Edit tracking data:
<<<<
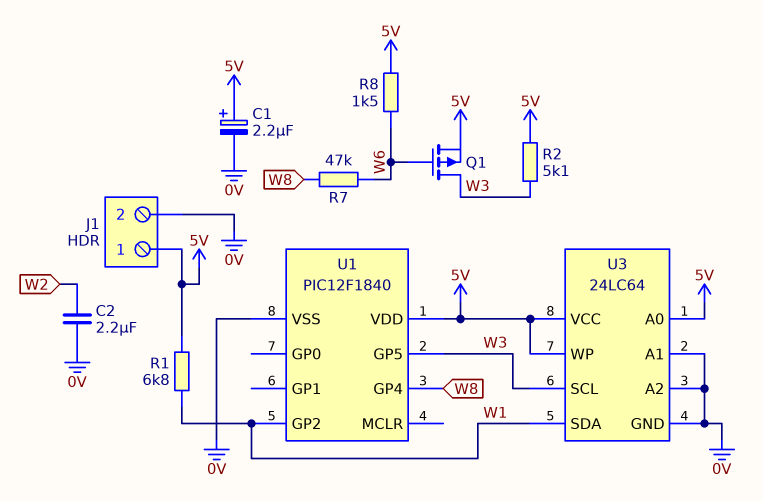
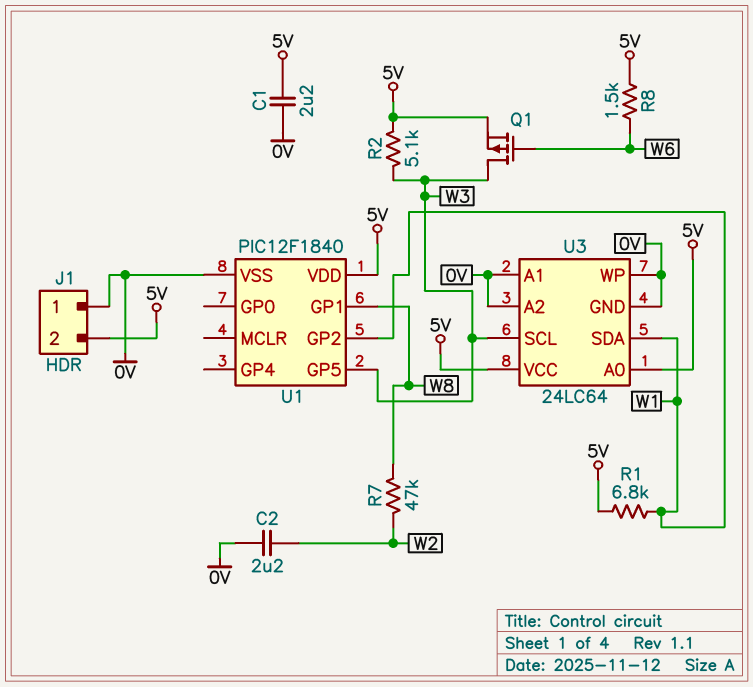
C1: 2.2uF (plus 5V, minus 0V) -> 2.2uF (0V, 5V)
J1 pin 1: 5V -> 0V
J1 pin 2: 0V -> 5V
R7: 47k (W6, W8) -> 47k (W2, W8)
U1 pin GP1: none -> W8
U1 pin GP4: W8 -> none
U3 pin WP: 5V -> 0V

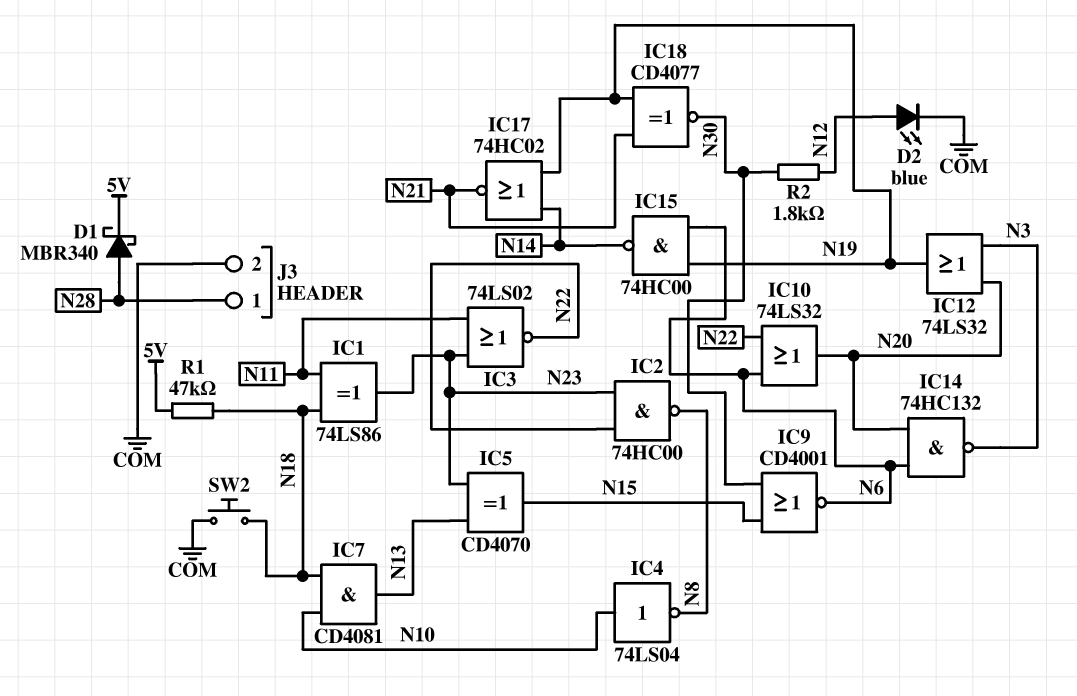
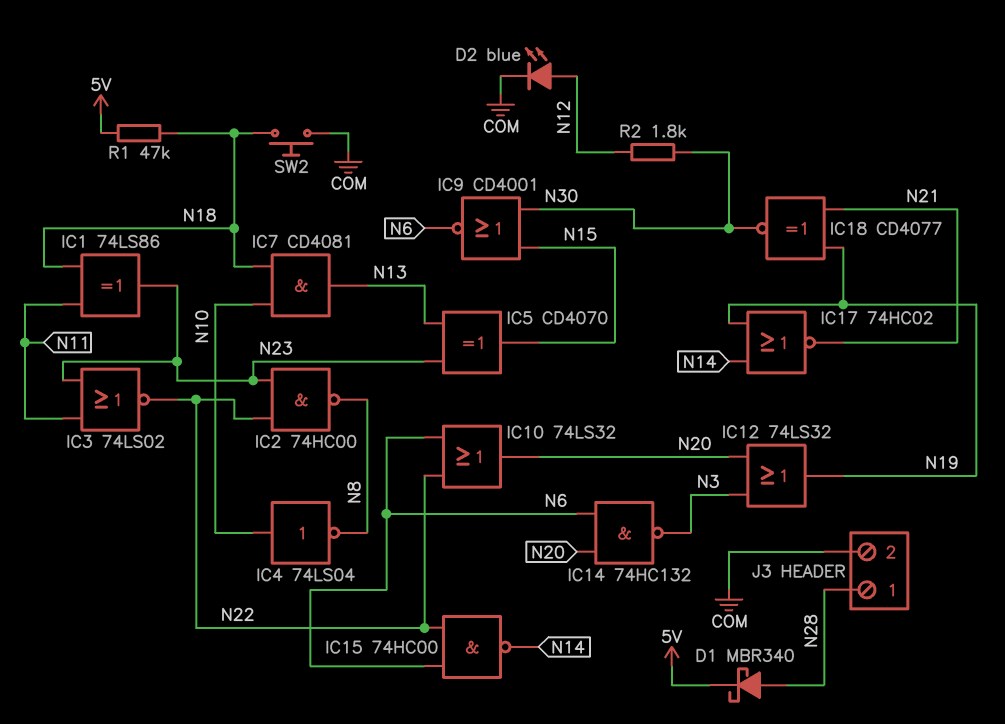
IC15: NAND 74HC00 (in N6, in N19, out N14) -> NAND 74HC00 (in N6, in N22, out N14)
>>>>
• _PROBLEM TO SOLVE_
Here the records must be restated exactly, minus any images.

• _FINAL ANSWER_
C1: 2.2uF (plus 5V, minus 0V) -> 2.2uF (0V, 5V)
J1 pin 1: 5V -> 0V
J1 pin 2: 0V -> 5V
R7: 47k (W6, W8) -> 47k (W2, W8)
U1 pin GP1: none -> W8
U1 pin GP4: W8 -> none
U3 pin WP: 5V -> 0V

IC15: NAND 74HC00 (in N6, in N19, out N14) -> NAND 74HC00 (in N6, in N22, out N14)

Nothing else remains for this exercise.